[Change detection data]

□ □ □ □ □ □ □

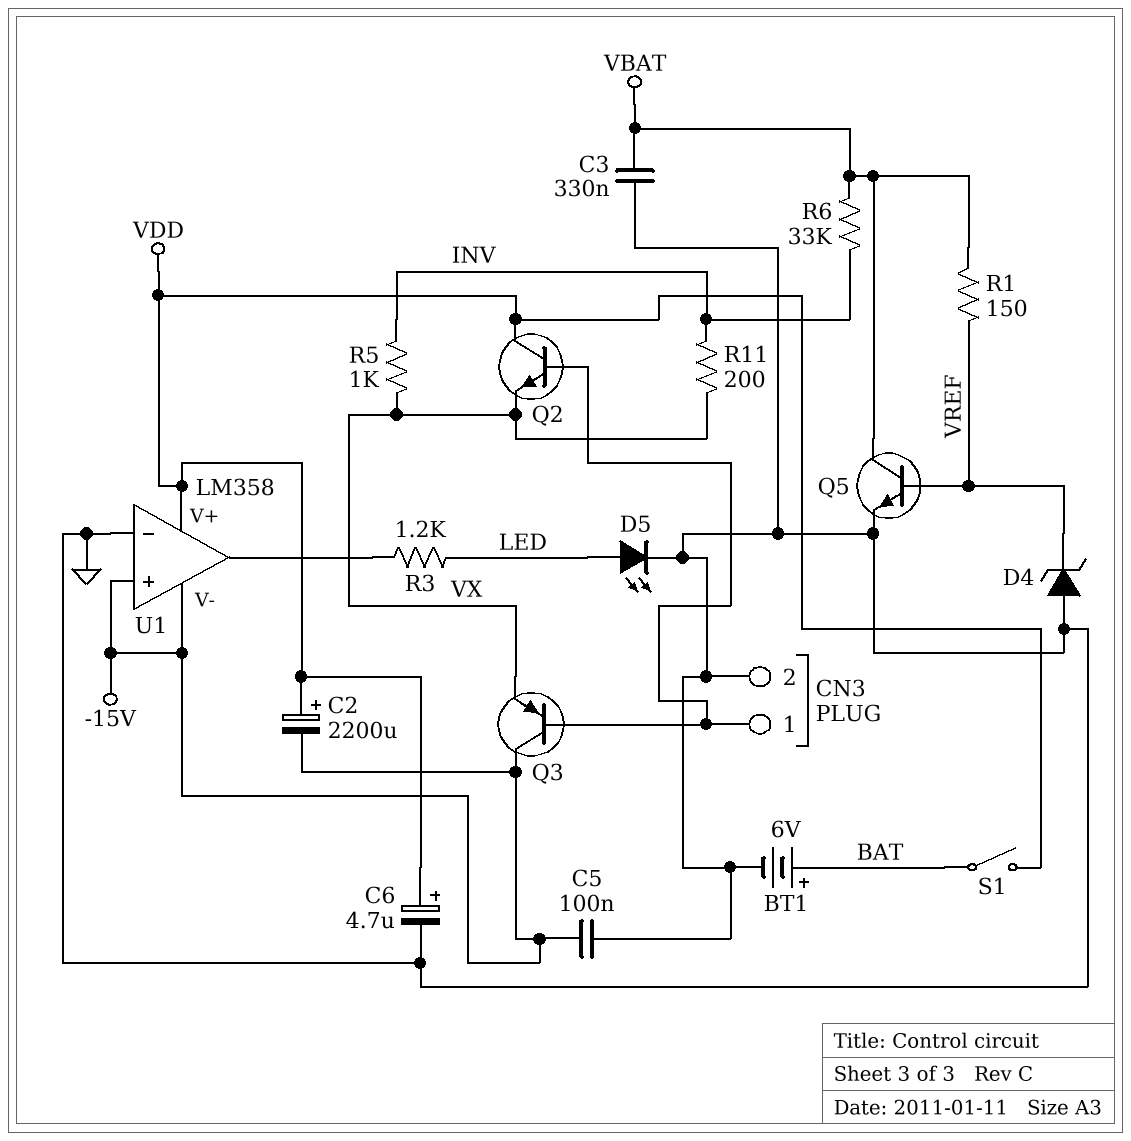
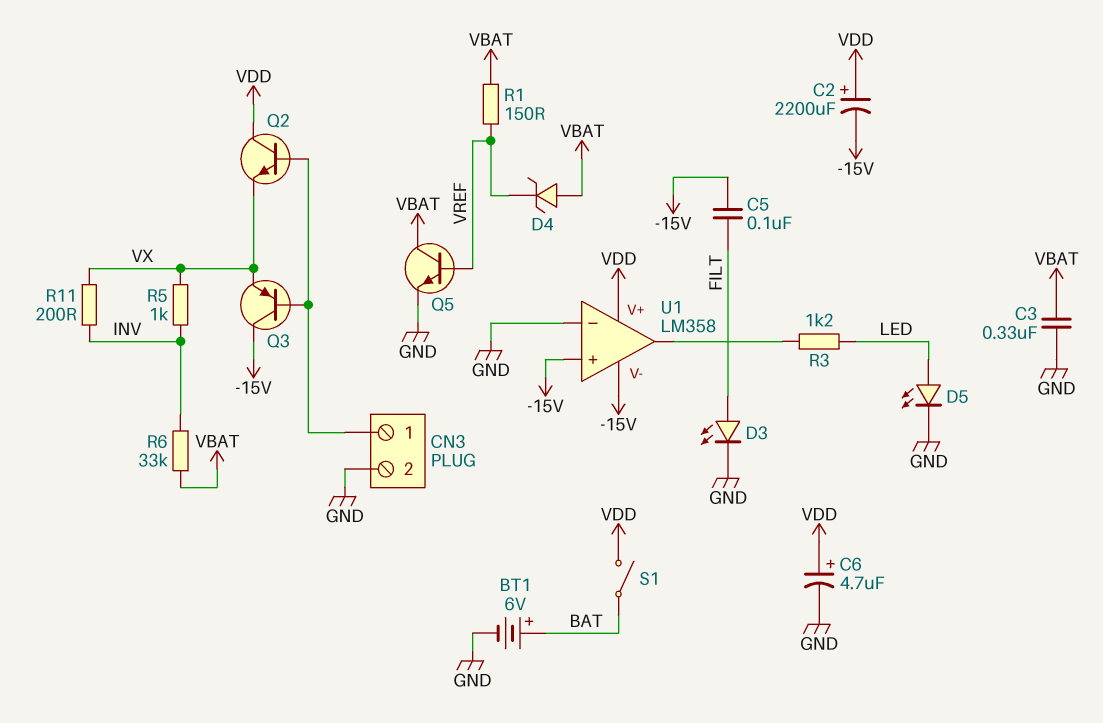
C5: 100nF (-15V, GND) -> 100nF (-15V, FILT)
D3: none -> LED (A FILT, K GND)
D4: zener (A GND, K VREF) -> zener (A VBAT, K VREF)

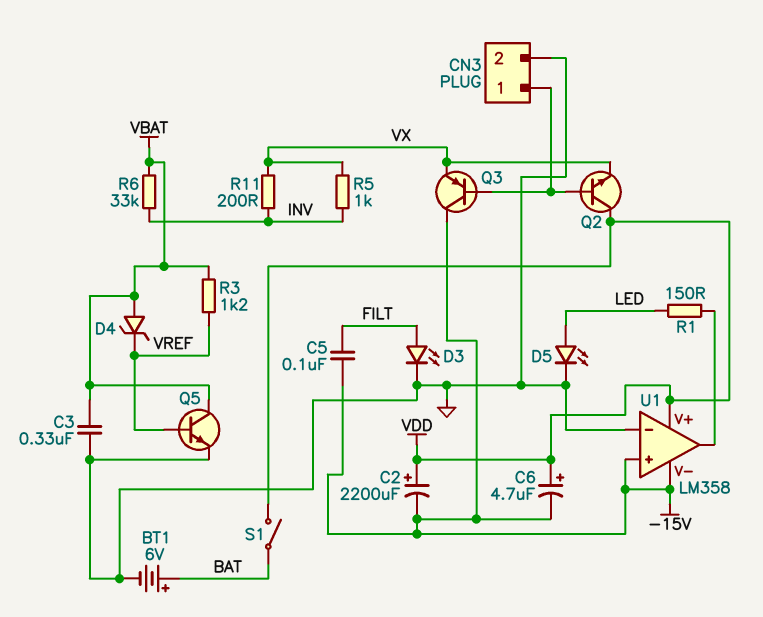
C6: 4.7uF (plus VDD, minus GND) -> 4.7uF (plus VDD, minus -15V)
R1: 150 (VBAT, VREF) -> 150 (LED, U1/out)
R3: 1.2k (LED, U1/out) -> 1.2k (VBAT, VREF)

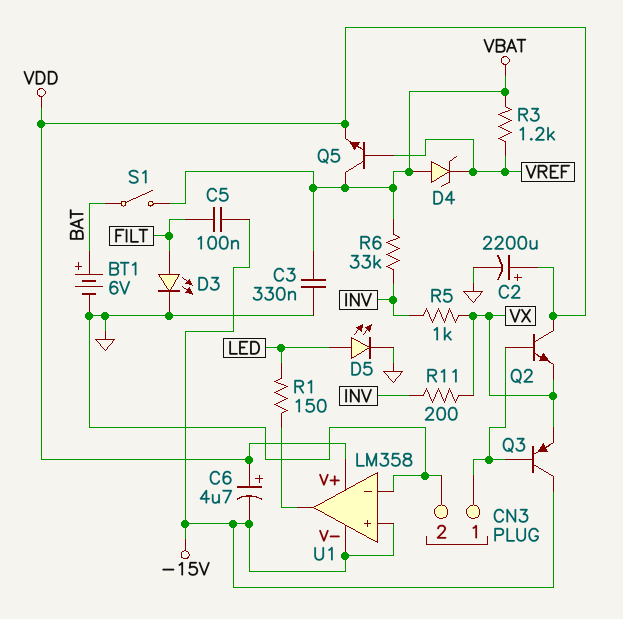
C2: 2200uF (plus VDD, minus -15V) -> 2200uF (plus VDD, minus GND)
Q5: NPN (B VREF, C VBAT, E GND) -> NPN (B VREF, C VBAT, E VDD)
S1: switch (BAT, VDD) -> switch (BAT, VBAT)

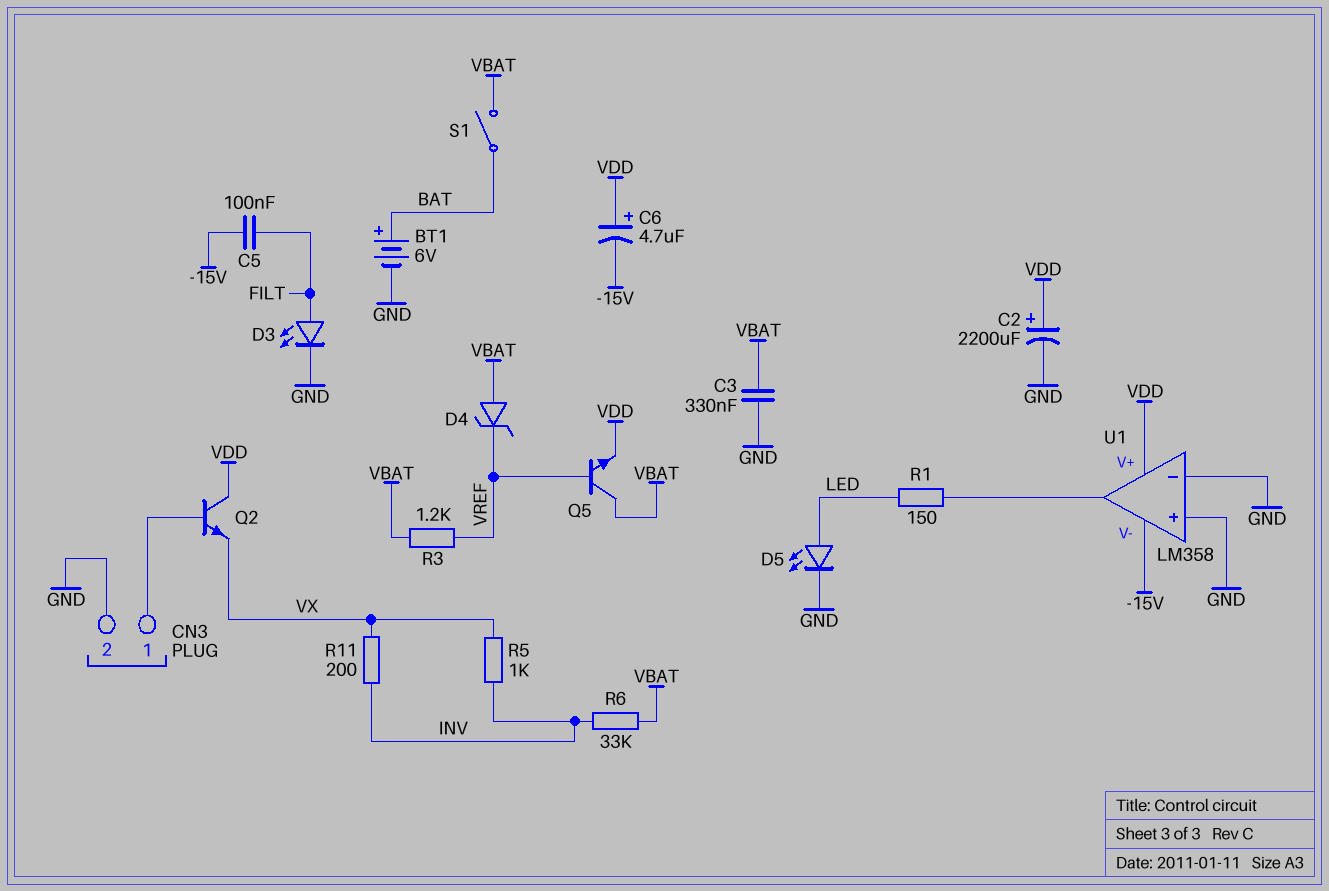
Q3: PNP (B CN3/1, C -15V, E VX) -> none
U1 pin in+: -15V -> GND

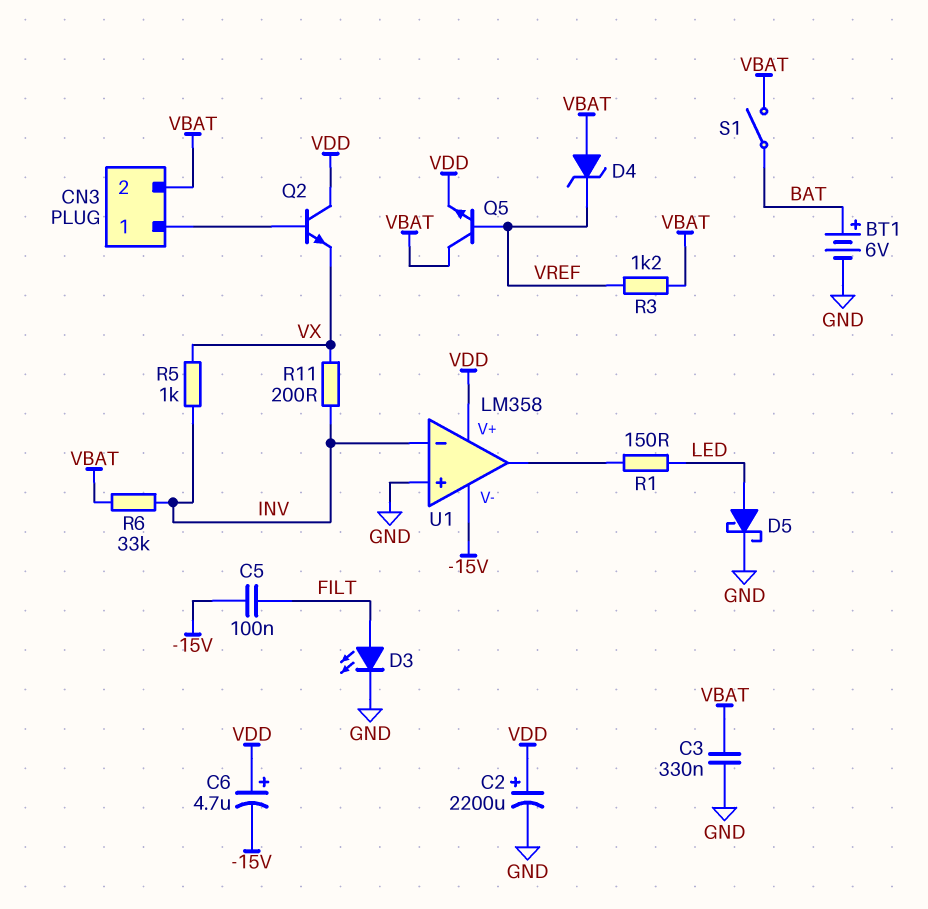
CN3 pin 2: GND -> VBAT
D5: LED (A LED, K GND) -> schottky (A LED, K GND)
U1 pin in-: GND -> INV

□ □ □ □ □ □ □

**WORK TO COMPLETE:** The expected output is every entry, retyped exactly, with all pictures removed.

**RESULT:**
C5: 100nF (-15V, GND) -> 100nF (-15V, FILT)
D3: none -> LED (A FILT, K GND)
D4: zener (A GND, K VREF) -> zener (A VBAT, K VREF)

C6: 4.7uF (plus VDD, minus GND) -> 4.7uF (plus VDD, minus -15V)
R1: 150 (VBAT, VREF) -> 150 (LED, U1/out)
R3: 1.2k (LED, U1/out) -> 1.2k (VBAT, VREF)

C2: 2200uF (plus VDD, minus -15V) -> 2200uF (plus VDD, minus GND)
Q5: NPN (B VREF, C VBAT, E GND) -> NPN (B VREF, C VBAT, E VDD)
S1: switch (BAT, VDD) -> switch (BAT, VBAT)

Q3: PNP (B CN3/1, C -15V, E VX) -> none
U1 pin in+: -15V -> GND

CN3 pin 2: GND -> VBAT
D5: LED (A LED, K GND) -> schottky (A LED, K GND)
U1 pin in-: GND -> INV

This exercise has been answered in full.